━━━━━ PROVIDED MATERIAL

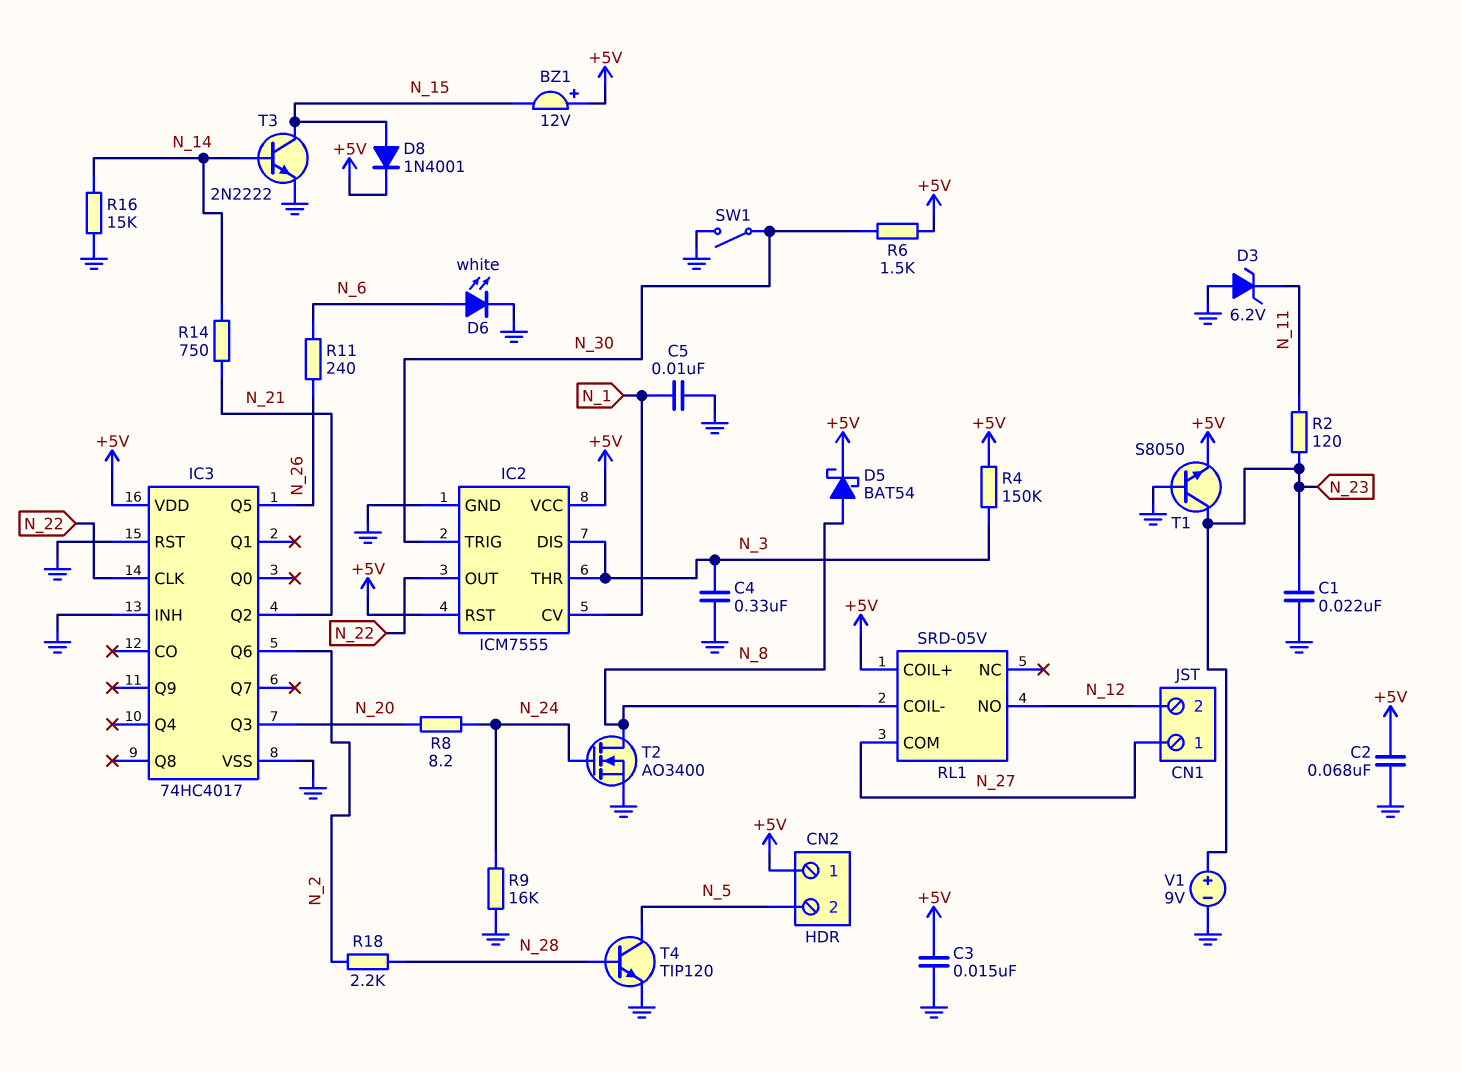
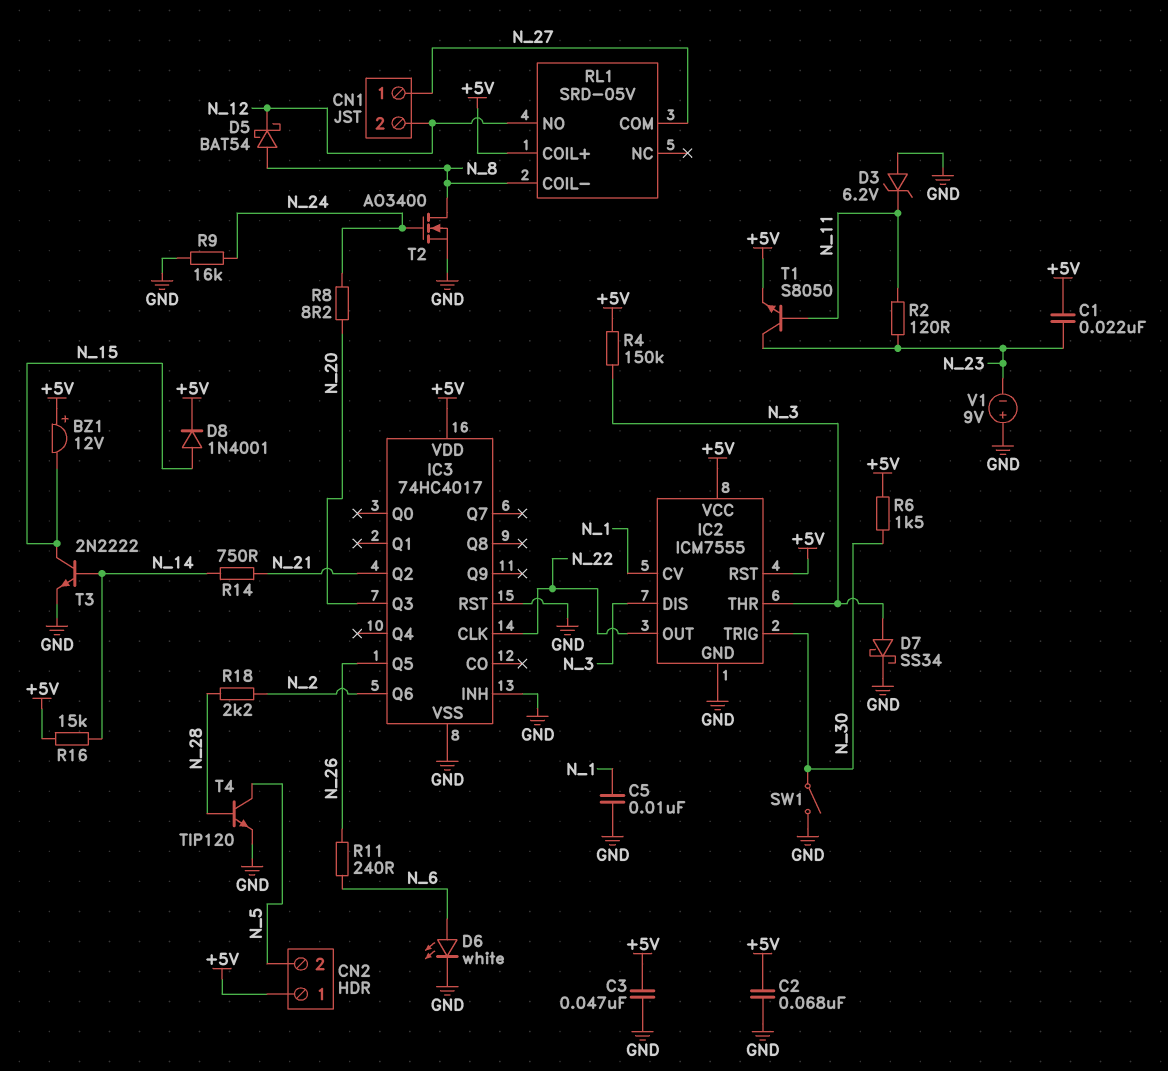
C1: 22nF (GND, N_23) -> 22nF (+5V, N_23)
C3: 15nF (+5V, GND) -> 47nF (+5V, GND)
C4: 330nF (GND, N_3) -> none
D5: schottky BAT54 (A N_8, K +5V) -> schottky BAT54 (A N_8, K N_12)
D7: none -> schottky SS34 (A N_3, K GND)
R16: 15k (GND, N_14) -> 15k (+5V, N_14)
T1: NPN S8050 (B GND, C N_23, E +5V) -> NPN S8050 (B N_11, C N_23, E +5V)
V1: 9V (plus N_23, minus GND) -> 9V (plus GND, minus N_23)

━━━━━━━━━━

--- TASK TO COMPLETE ---
Please retype every record shown above, exactly as written, but without pictures.

--- ANSWER TO THIS TASK ---
C1: 22nF (GND, N_23) -> 22nF (+5V, N_23)
C3: 15nF (+5V, GND) -> 47nF (+5V, GND)
C4: 330nF (GND, N_3) -> none
D5: schottky BAT54 (A N_8, K +5V) -> schottky BAT54 (A N_8, K N_12)
D7: none -> schottky SS34 (A N_3, K GND)
R16: 15k (GND, N_14) -> 15k (+5V, N_14)
T1: NPN S8050 (B GND, C N_23, E +5V) -> NPN S8050 (B N_11, C N_23, E +5V)
V1: 9V (plus N_23, minus GND) -> 9V (plus GND, minus N_23)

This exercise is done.